▸ WHAT IS EXPECTED
Please write out all the data that follows exactly, without the pictures.

▸ DATASET SECTION
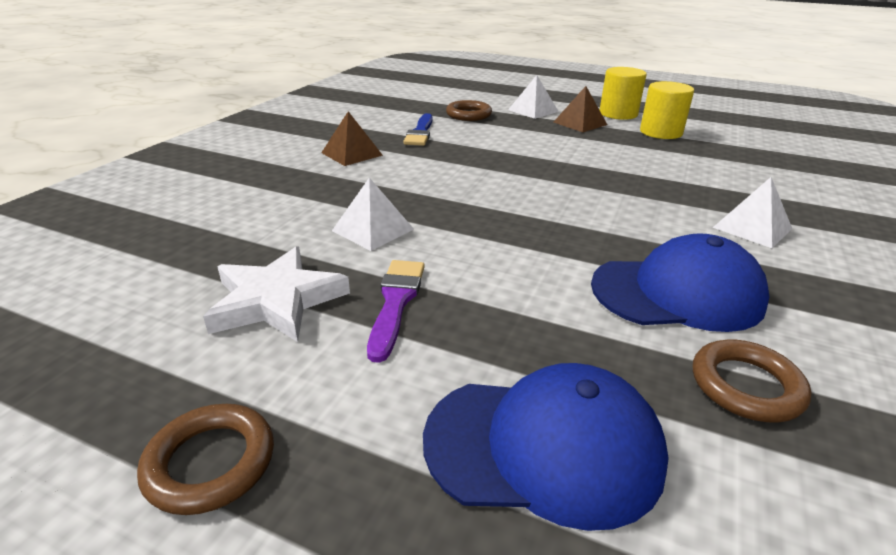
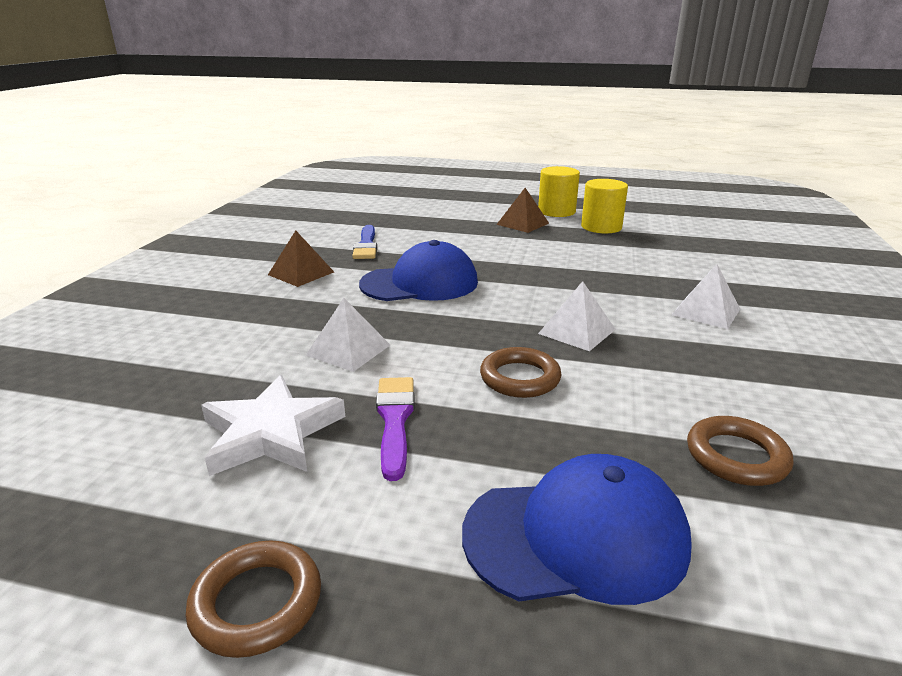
camera: 10 degrees left, 5 degrees down
(468, 115) = (410, 223): brown ring -> brown ring (520, 378)
(533, 110) = (473, 214): white pyramid -> white pyramid (577, 331)
(677, 293) = (656, 380): blue cap -> blue cap (420, 283)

▸ OUTPUT FOR THIS TASK
camera: 10 degrees left, 5 degrees down
(468, 115) = (410, 223): brown ring -> brown ring (520, 378)
(533, 110) = (473, 214): white pyramid -> white pyramid (577, 331)
(677, 293) = (656, 380): blue cap -> blue cap (420, 283)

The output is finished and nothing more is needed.